WORK TO BE COMPLETED
When a line below contains the word "RESET", copy that line.

++++++++

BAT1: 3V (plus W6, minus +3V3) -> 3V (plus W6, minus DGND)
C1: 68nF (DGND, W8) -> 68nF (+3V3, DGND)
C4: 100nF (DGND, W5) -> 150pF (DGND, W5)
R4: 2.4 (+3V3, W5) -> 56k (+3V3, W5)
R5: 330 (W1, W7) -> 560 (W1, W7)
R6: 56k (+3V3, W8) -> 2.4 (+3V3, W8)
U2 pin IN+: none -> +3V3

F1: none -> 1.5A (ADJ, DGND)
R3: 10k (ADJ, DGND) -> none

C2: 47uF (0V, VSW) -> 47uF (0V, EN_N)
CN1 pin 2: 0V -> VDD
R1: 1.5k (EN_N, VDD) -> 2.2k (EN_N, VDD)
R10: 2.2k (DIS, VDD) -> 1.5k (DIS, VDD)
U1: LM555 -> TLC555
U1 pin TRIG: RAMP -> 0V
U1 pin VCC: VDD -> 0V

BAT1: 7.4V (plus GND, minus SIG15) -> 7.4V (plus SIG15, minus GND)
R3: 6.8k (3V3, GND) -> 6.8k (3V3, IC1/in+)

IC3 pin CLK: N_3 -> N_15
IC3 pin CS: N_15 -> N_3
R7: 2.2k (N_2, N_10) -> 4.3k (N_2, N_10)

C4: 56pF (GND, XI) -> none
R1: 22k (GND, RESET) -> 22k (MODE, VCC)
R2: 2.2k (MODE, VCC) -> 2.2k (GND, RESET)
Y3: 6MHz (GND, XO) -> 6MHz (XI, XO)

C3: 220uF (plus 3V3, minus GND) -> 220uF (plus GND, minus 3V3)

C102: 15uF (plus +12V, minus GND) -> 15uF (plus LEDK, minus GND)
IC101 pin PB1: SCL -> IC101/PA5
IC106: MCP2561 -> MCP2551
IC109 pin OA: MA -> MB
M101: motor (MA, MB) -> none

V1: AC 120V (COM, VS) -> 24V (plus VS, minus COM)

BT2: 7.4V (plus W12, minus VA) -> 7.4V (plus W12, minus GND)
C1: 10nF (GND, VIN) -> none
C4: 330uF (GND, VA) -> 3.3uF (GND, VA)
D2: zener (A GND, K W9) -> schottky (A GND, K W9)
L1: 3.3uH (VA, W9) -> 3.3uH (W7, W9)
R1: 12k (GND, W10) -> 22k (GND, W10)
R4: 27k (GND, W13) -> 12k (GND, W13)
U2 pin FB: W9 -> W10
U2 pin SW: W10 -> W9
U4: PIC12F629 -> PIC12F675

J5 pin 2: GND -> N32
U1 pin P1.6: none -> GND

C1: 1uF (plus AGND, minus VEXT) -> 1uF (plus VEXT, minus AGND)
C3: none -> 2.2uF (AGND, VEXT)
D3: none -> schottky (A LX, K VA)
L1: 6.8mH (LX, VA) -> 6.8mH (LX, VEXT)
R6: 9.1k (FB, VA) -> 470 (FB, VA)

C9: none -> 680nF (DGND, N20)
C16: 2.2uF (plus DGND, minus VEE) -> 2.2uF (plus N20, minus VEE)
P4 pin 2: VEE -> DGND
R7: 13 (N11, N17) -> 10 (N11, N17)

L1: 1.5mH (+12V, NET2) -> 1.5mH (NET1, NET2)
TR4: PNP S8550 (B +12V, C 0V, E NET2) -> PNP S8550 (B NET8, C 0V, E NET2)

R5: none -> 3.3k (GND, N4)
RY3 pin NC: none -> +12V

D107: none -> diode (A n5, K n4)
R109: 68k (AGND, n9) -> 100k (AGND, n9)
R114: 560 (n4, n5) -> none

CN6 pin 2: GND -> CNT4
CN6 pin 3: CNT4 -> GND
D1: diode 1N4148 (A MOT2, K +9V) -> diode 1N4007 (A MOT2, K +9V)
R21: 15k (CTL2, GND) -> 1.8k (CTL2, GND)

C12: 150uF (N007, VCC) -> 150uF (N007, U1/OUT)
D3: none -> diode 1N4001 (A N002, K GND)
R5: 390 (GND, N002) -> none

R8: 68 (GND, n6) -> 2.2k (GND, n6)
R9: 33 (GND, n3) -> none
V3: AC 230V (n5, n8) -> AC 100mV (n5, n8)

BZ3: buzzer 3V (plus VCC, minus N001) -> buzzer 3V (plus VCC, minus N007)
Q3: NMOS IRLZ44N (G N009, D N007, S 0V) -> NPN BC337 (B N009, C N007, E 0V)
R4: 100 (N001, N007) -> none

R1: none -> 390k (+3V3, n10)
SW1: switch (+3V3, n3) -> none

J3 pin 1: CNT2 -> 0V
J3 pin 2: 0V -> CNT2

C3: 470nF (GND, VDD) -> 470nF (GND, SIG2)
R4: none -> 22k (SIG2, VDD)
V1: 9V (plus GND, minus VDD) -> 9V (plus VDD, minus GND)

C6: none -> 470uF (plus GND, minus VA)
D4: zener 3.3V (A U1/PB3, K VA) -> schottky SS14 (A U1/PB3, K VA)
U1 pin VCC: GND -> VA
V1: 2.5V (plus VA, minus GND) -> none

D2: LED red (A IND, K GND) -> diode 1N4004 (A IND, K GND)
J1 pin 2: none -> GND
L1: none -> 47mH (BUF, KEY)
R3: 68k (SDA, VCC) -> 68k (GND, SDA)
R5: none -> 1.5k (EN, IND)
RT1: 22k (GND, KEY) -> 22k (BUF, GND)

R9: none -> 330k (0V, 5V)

++++++++

SOLUTION TO THIS EXERCISE
R1: 22k (GND, RESET) -> 22k (MODE, VCC)
R2: 2.2k (MODE, VCC) -> 2.2k (GND, RESET)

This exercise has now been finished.